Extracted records
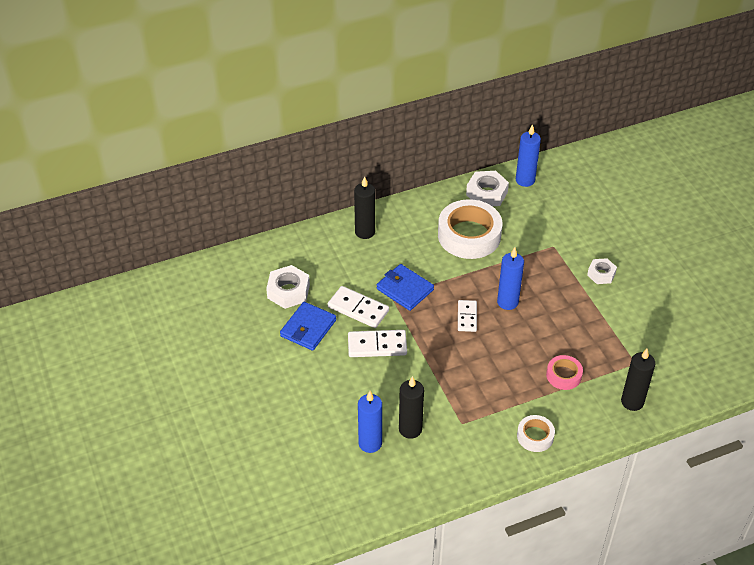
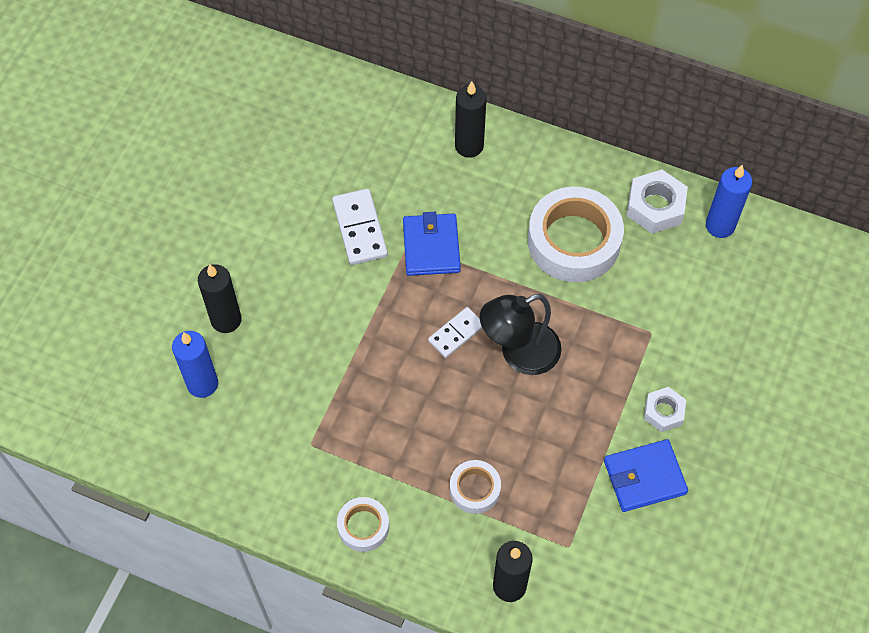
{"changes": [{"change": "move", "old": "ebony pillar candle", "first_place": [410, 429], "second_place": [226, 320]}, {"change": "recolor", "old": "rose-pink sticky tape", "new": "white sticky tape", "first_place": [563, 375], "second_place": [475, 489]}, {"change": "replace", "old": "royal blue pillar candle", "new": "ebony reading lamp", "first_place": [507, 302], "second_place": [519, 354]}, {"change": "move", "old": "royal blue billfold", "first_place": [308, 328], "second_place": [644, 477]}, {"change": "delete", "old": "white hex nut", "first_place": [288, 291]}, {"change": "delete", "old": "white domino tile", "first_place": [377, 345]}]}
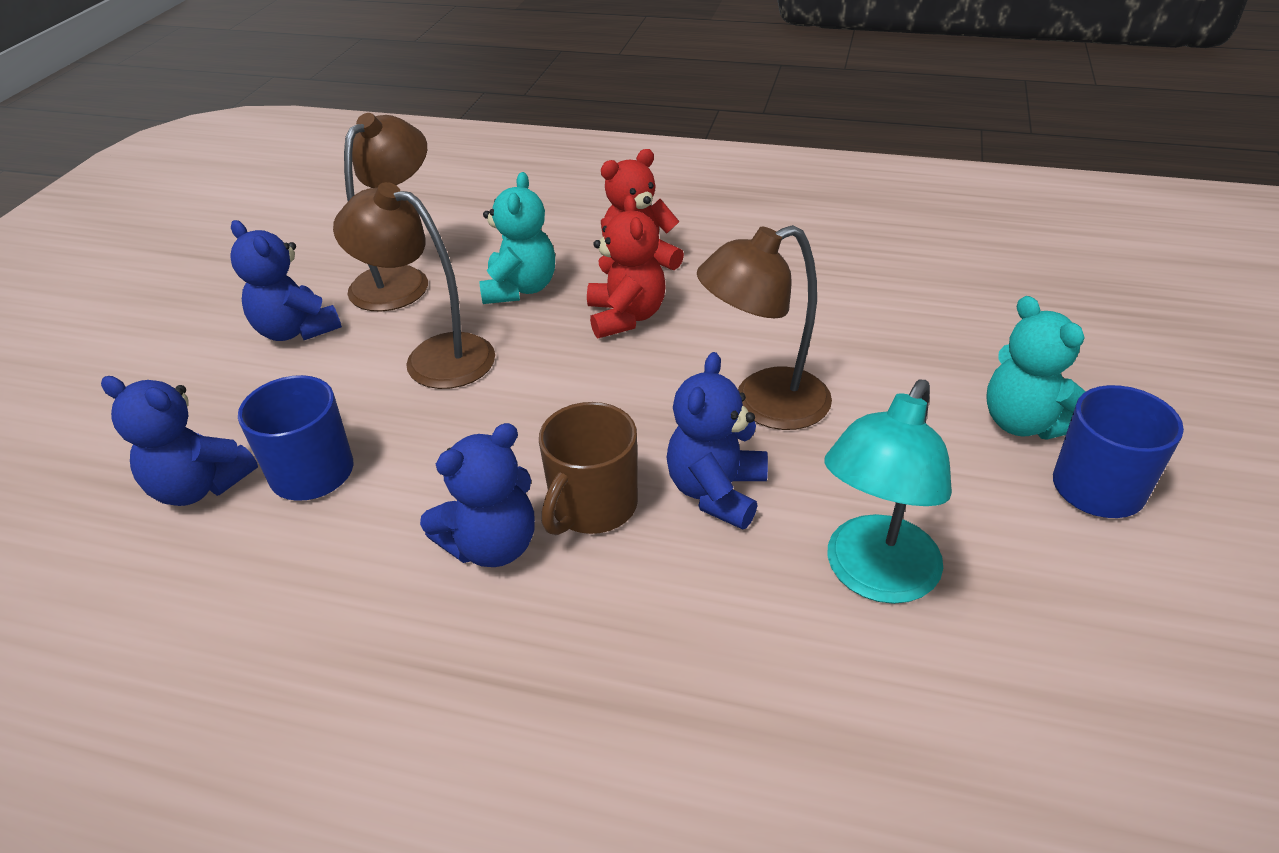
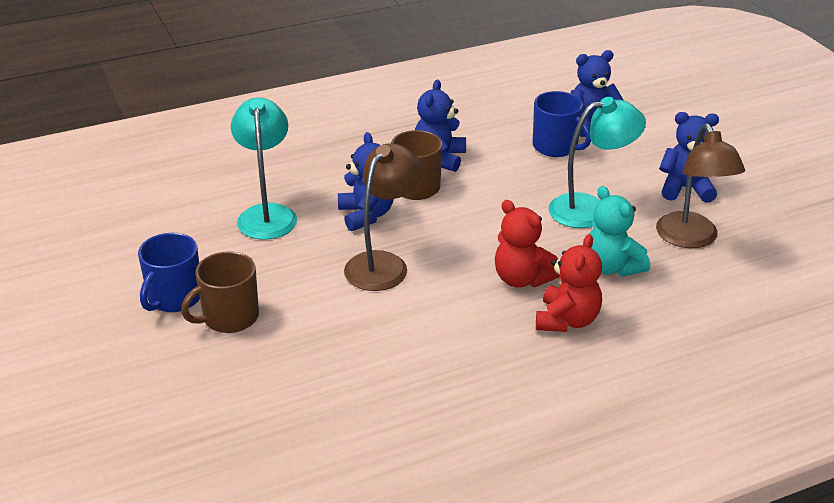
{"changes": [{"change": "replace", "old": "teal teddy bear", "new": "brown mug", "first_place": [1024, 423], "second_place": [229, 317]}, {"change": "recolor", "old": "brown reading lamp", "new": "teal reading lamp", "first_place": [433, 357], "second_place": [590, 209]}]}
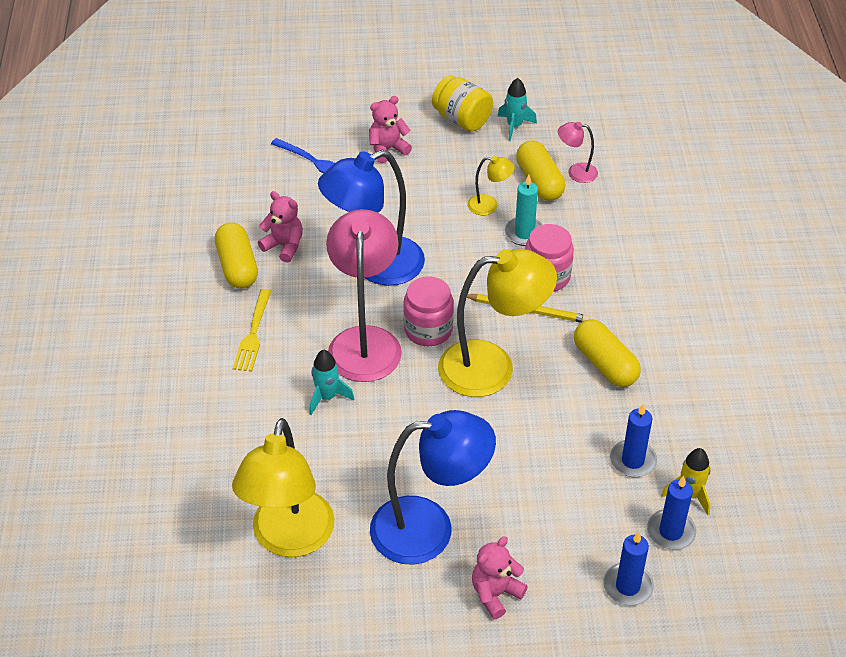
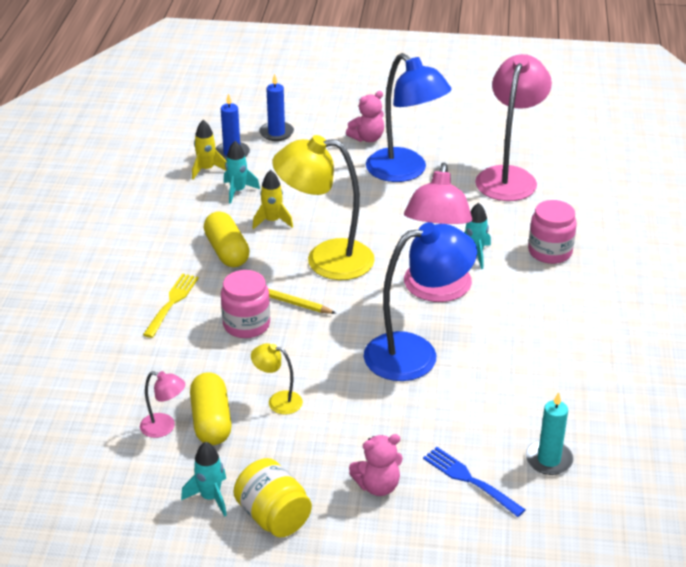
{"changes": [{"change": "move", "old": "yellow fork", "first_place": [253, 334], "second_place": [172, 303]}, {"change": "replace", "old": "royal blue pillar candle", "new": "teal rocket", "first_place": [632, 460], "second_place": [238, 191]}, {"change": "insert", "new": "yellow rocket", "second_place": [272, 221]}, {"change": "rotate", "old": "royal blue reading lamp", "first_place": [429, 529], "second_place": [405, 172], "degrees": -135}, {"change": "recolor", "old": "yellow reading lamp", "new": "rose-pink reading lamp", "first_place": [289, 539], "second_place": [509, 177]}, {"change": "move", "old": "teal pillar candle", "first_place": [524, 233], "second_place": [549, 460]}, {"change": "move", "old": "rose-pink preserve jar", "first_place": [428, 330], "second_place": [550, 252]}, {"change": "delete", "old": "yellow pill", "first_place": [237, 266]}, {"change": "delete", "old": "rose-pink teddy bear", "first_place": [284, 246]}]}
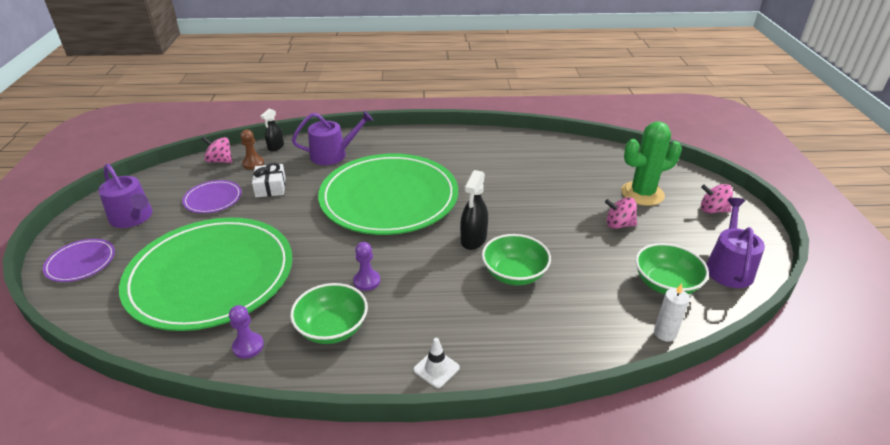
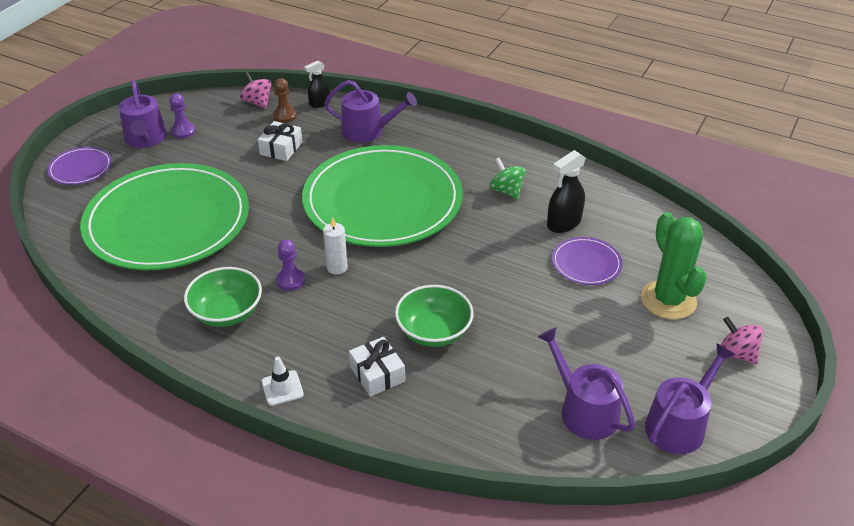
{"changes": [{"change": "move", "old": "violet pawn", "first_place": [248, 346], "second_place": [183, 131]}, {"change": "move", "old": "white pillar candle", "first_place": [665, 333], "second_place": [337, 267]}, {"change": "insert", "new": "white present", "second_place": [377, 374]}, {"change": "insert", "new": "leaf-green toy top", "second_place": [506, 191]}, {"change": "replace", "old": "leaf-green deep dish", "new": "violet watering can", "first_place": [665, 284], "second_place": [584, 410]}, {"change": "move", "old": "ebony sprayer", "first_place": [473, 239], "second_place": [563, 223]}, {"change": "move", "old": "violet dinner plate", "first_place": [213, 199], "second_place": [586, 263]}, {"change": "rotate", "old": "leaf-green cactus", "first_place": [642, 194], "second_place": [668, 300], "degrees": 60}, {"change": "delete", "old": "rose-pink toy top", "first_place": [619, 224]}]}
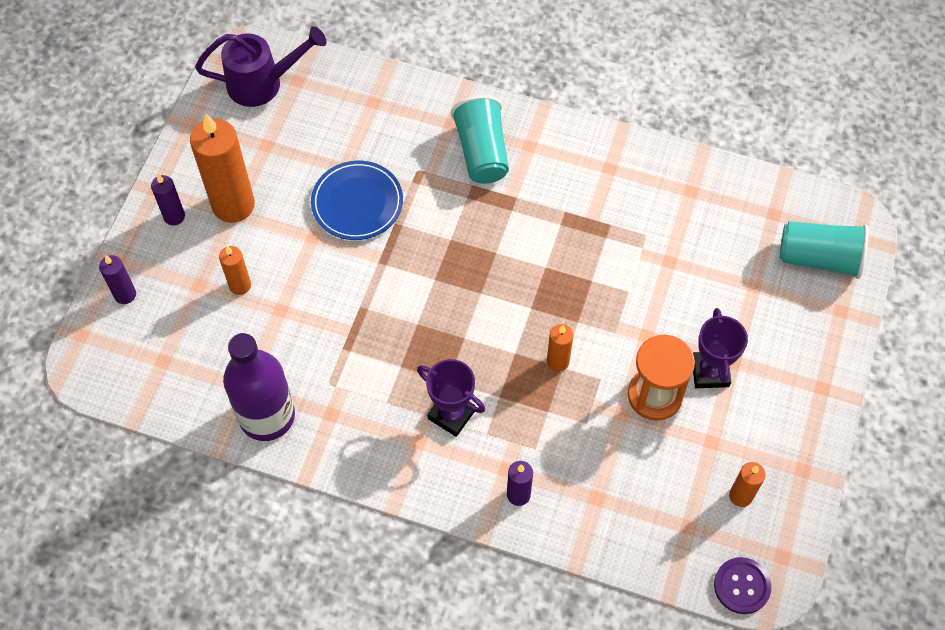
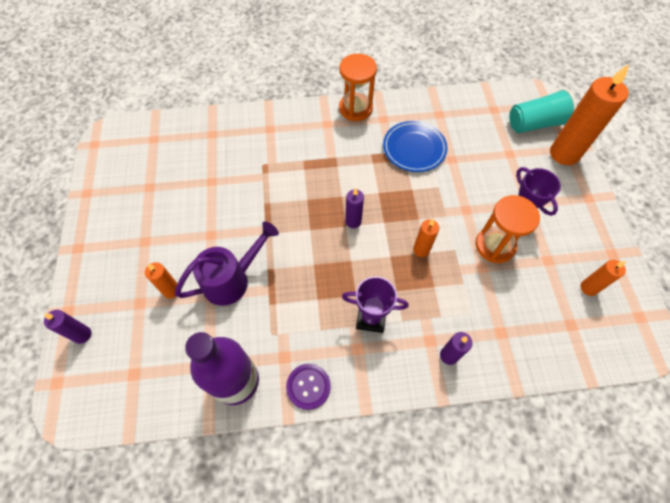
{"changes": [{"change": "move", "old": "violet watering can", "first_place": [263, 83], "second_place": [232, 280]}, {"change": "move", "old": "violet sewing button", "first_place": [742, 586], "second_place": [308, 386]}, {"change": "insert", "new": "orange-coloured sandglass", "second_place": [355, 108]}, {"change": "move", "old": "violet pillar candle", "first_place": [174, 216], "second_place": [353, 221]}, {"change": "move", "old": "royal blue dinner plate", "first_place": [357, 203], "second_place": [414, 148]}, {"change": "move", "old": "orange-coloured pillar candle", "first_place": [233, 205], "second_place": [564, 154]}, {"change": "delete", "old": "teal cup", "first_place": [482, 152]}]}
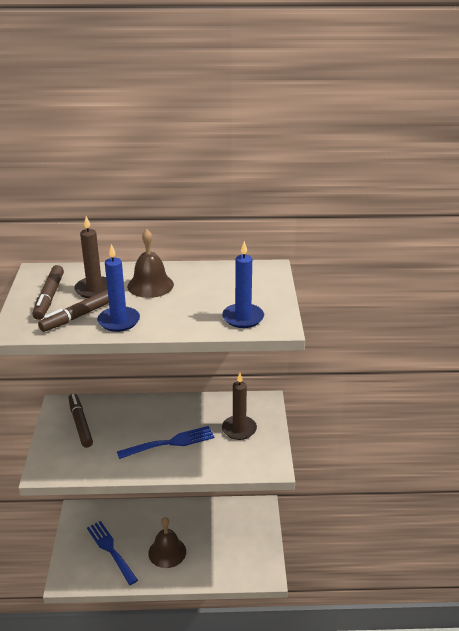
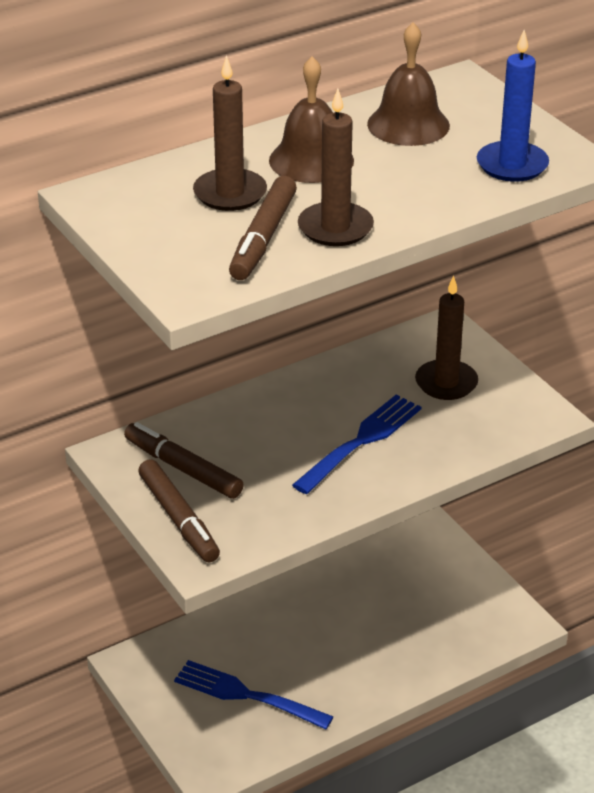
{"changes": [{"change": "move", "old": "brown felt pen", "first_place": [49, 297], "second_place": [179, 519]}, {"change": "recolor", "old": "royal blue pillar candle", "new": "brown pillar candle", "first_place": [119, 321], "second_place": [335, 228]}, {"change": "move", "old": "brown school bell", "first_place": [167, 552], "second_place": [408, 124]}]}
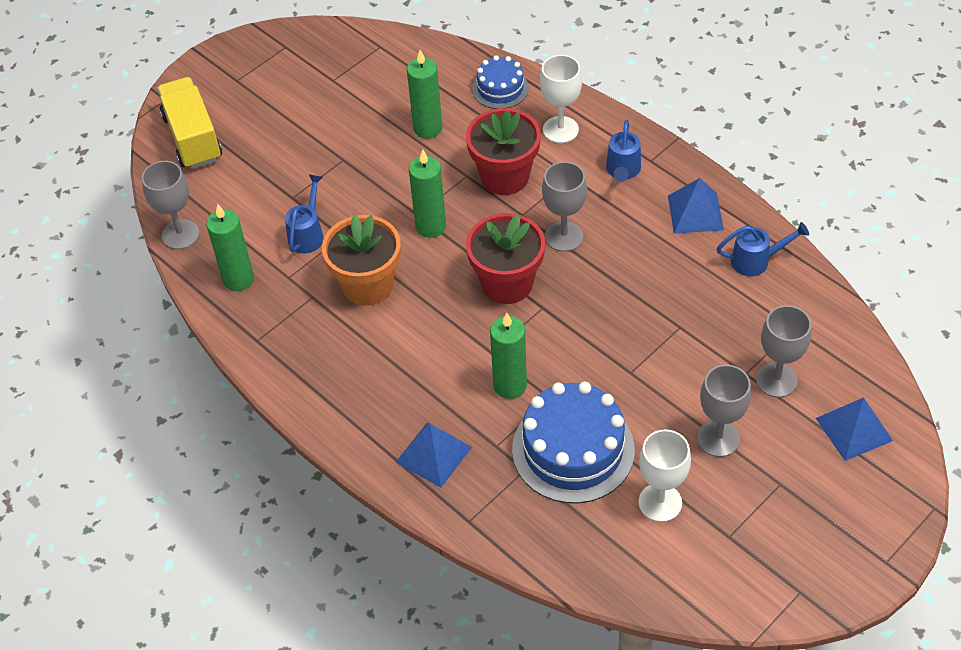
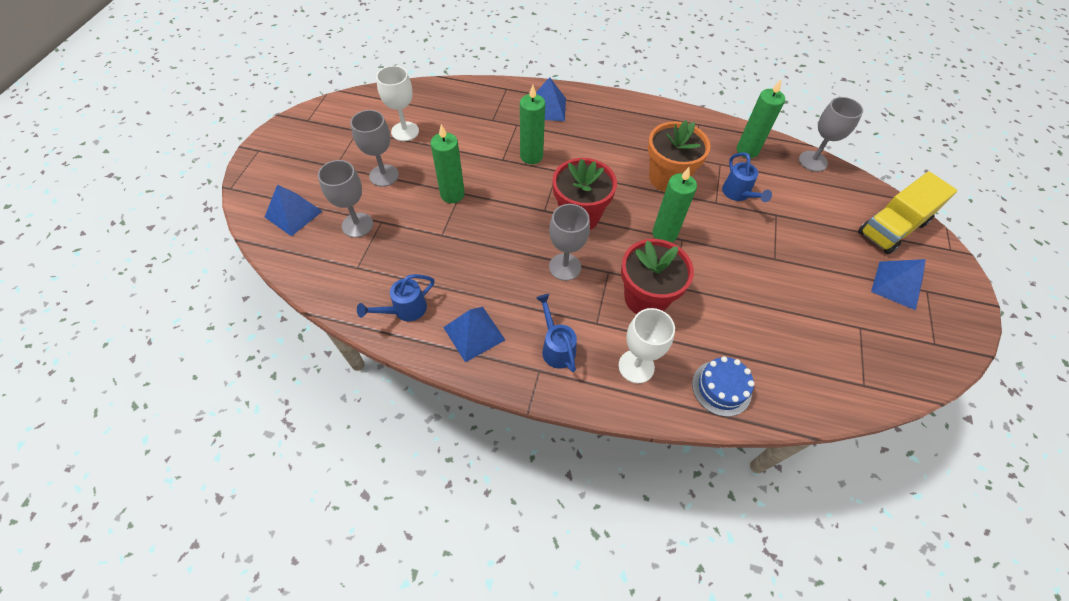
{"changes": [{"change": "move", "old": "leaf-green pillar candle", "first_place": [428, 128], "second_place": [452, 194]}, {"change": "rotate", "old": "yellow lorry", "first_place": [193, 138], "second_place": [892, 228], "degrees": 105}, {"change": "insert", "new": "royal blue pyramid", "second_place": [897, 285]}, {"change": "delete", "old": "royal blue cake", "first_place": [573, 449]}]}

> EXERCISE GOAL
When you print the records above, keep them exact and leave out the pictures.

> WRITTEN RESPONSE
{"changes": [{"change": "move", "old": "ebony pillar candle", "first_place": [410, 429], "second_place": [226, 320]}, {"change": "recolor", "old": "rose-pink sticky tape", "new": "white sticky tape", "first_place": [563, 375], "second_place": [475, 489]}, {"change": "replace", "old": "royal blue pillar candle", "new": "ebony reading lamp", "first_place": [507, 302], "second_place": [519, 354]}, {"change": "move", "old": "royal blue billfold", "first_place": [308, 328], "second_place": [644, 477]}, {"change": "delete", "old": "white hex nut", "first_place": [288, 291]}, {"change": "delete", "old": "white domino tile", "first_place": [377, 345]}]}
{"changes": [{"change": "replace", "old": "teal teddy bear", "new": "brown mug", "first_place": [1024, 423], "second_place": [229, 317]}, {"change": "recolor", "old": "brown reading lamp", "new": "teal reading lamp", "first_place": [433, 357], "second_place": [590, 209]}]}
{"changes": [{"change": "move", "old": "yellow fork", "first_place": [253, 334], "second_place": [172, 303]}, {"change": "replace", "old": "royal blue pillar candle", "new": "teal rocket", "first_place": [632, 460], "second_place": [238, 191]}, {"change": "insert", "new": "yellow rocket", "second_place": [272, 221]}, {"change": "rotate", "old": "royal blue reading lamp", "first_place": [429, 529], "second_place": [405, 172], "degrees": -135}, {"change": "recolor", "old": "yellow reading lamp", "new": "rose-pink reading lamp", "first_place": [289, 539], "second_place": [509, 177]}, {"change": "move", "old": "teal pillar candle", "first_place": [524, 233], "second_place": [549, 460]}, {"change": "move", "old": "rose-pink preserve jar", "first_place": [428, 330], "second_place": [550, 252]}, {"change": "delete", "old": "yellow pill", "first_place": [237, 266]}, {"change": "delete", "old": "rose-pink teddy bear", "first_place": [284, 246]}]}
{"changes": [{"change": "move", "old": "violet pawn", "first_place": [248, 346], "second_place": [183, 131]}, {"change": "move", "old": "white pillar candle", "first_place": [665, 333], "second_place": [337, 267]}, {"change": "insert", "new": "white present", "second_place": [377, 374]}, {"change": "insert", "new": "leaf-green toy top", "second_place": [506, 191]}, {"change": "replace", "old": "leaf-green deep dish", "new": "violet watering can", "first_place": [665, 284], "second_place": [584, 410]}, {"change": "move", "old": "ebony sprayer", "first_place": [473, 239], "second_place": [563, 223]}, {"change": "move", "old": "violet dinner plate", "first_place": [213, 199], "second_place": [586, 263]}, {"change": "rotate", "old": "leaf-green cactus", "first_place": [642, 194], "second_place": [668, 300], "degrees": 60}, {"change": "delete", "old": "rose-pink toy top", "first_place": [619, 224]}]}
{"changes": [{"change": "move", "old": "violet watering can", "first_place": [263, 83], "second_place": [232, 280]}, {"change": "move", "old": "violet sewing button", "first_place": [742, 586], "second_place": [308, 386]}, {"change": "insert", "new": "orange-coloured sandglass", "second_place": [355, 108]}, {"change": "move", "old": "violet pillar candle", "first_place": [174, 216], "second_place": [353, 221]}, {"change": "move", "old": "royal blue dinner plate", "first_place": [357, 203], "second_place": [414, 148]}, {"change": "move", "old": "orange-coloured pillar candle", "first_place": [233, 205], "second_place": [564, 154]}, {"change": "delete", "old": "teal cup", "first_place": [482, 152]}]}
{"changes": [{"change": "move", "old": "brown felt pen", "first_place": [49, 297], "second_place": [179, 519]}, {"change": "recolor", "old": "royal blue pillar candle", "new": "brown pillar candle", "first_place": [119, 321], "second_place": [335, 228]}, {"change": "move", "old": "brown school bell", "first_place": [167, 552], "second_place": [408, 124]}]}
{"changes": [{"change": "move", "old": "leaf-green pillar candle", "first_place": [428, 128], "second_place": [452, 194]}, {"change": "rotate", "old": "yellow lorry", "first_place": [193, 138], "second_place": [892, 228], "degrees": 105}, {"change": "insert", "new": "royal blue pyramid", "second_place": [897, 285]}, {"change": "delete", "old": "royal blue cake", "first_place": [573, 449]}]}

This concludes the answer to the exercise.